───── TASK DATA ─────

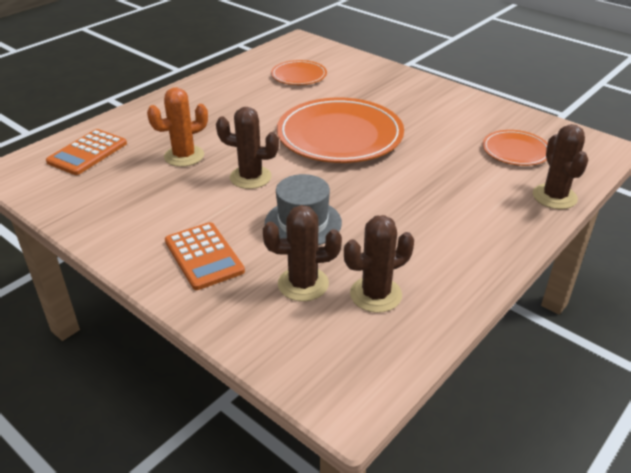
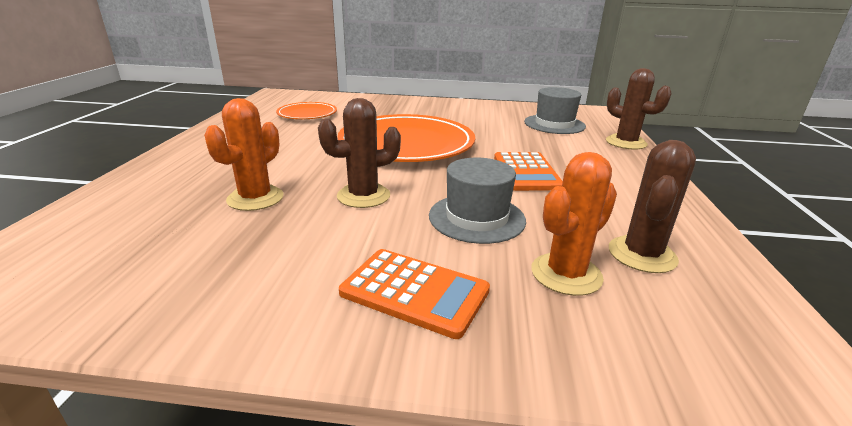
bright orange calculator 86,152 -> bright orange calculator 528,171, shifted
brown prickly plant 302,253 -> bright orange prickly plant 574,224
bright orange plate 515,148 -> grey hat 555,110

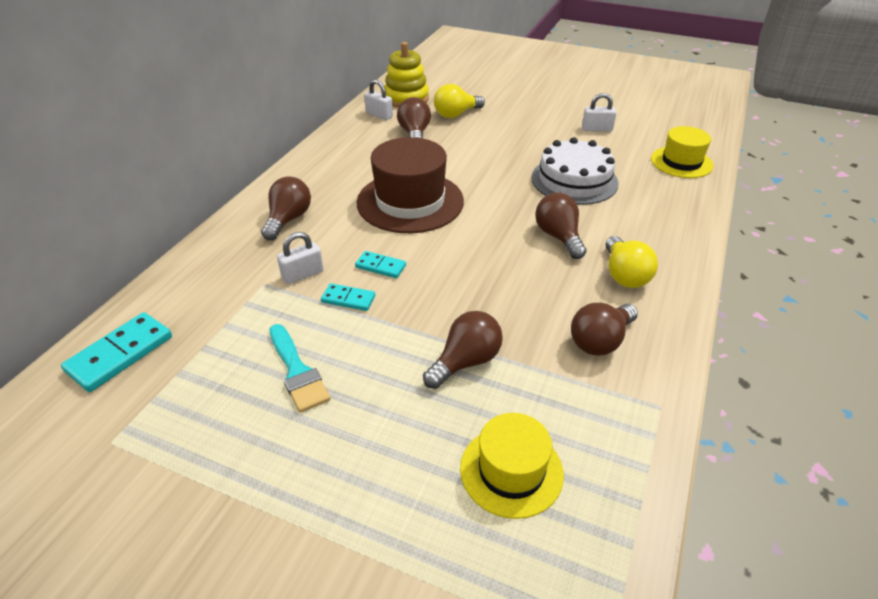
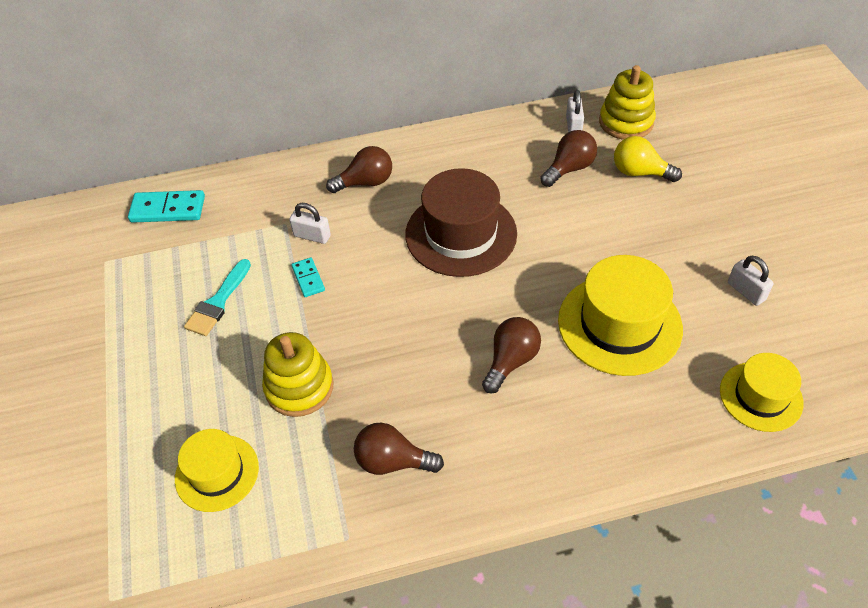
aqua domino tile 380,264 -> none
brown light bulb 463,350 -> golden stacking rings 297,374
pure white cake 575,171 -> golden hat 620,315
golden light bulb 632,262 -> none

─────

[YOUR INSTRUCTIONS] Would you mind returning each entry above word for word, skipping the images?

[EXERCISE SOLUTION]
bright orange calculator 86,152 -> bright orange calculator 528,171, shifted
brown prickly plant 302,253 -> bright orange prickly plant 574,224
bright orange plate 515,148 -> grey hat 555,110

aqua domino tile 380,264 -> none
brown light bulb 463,350 -> golden stacking rings 297,374
pure white cake 575,171 -> golden hat 620,315
golden light bulb 632,262 -> none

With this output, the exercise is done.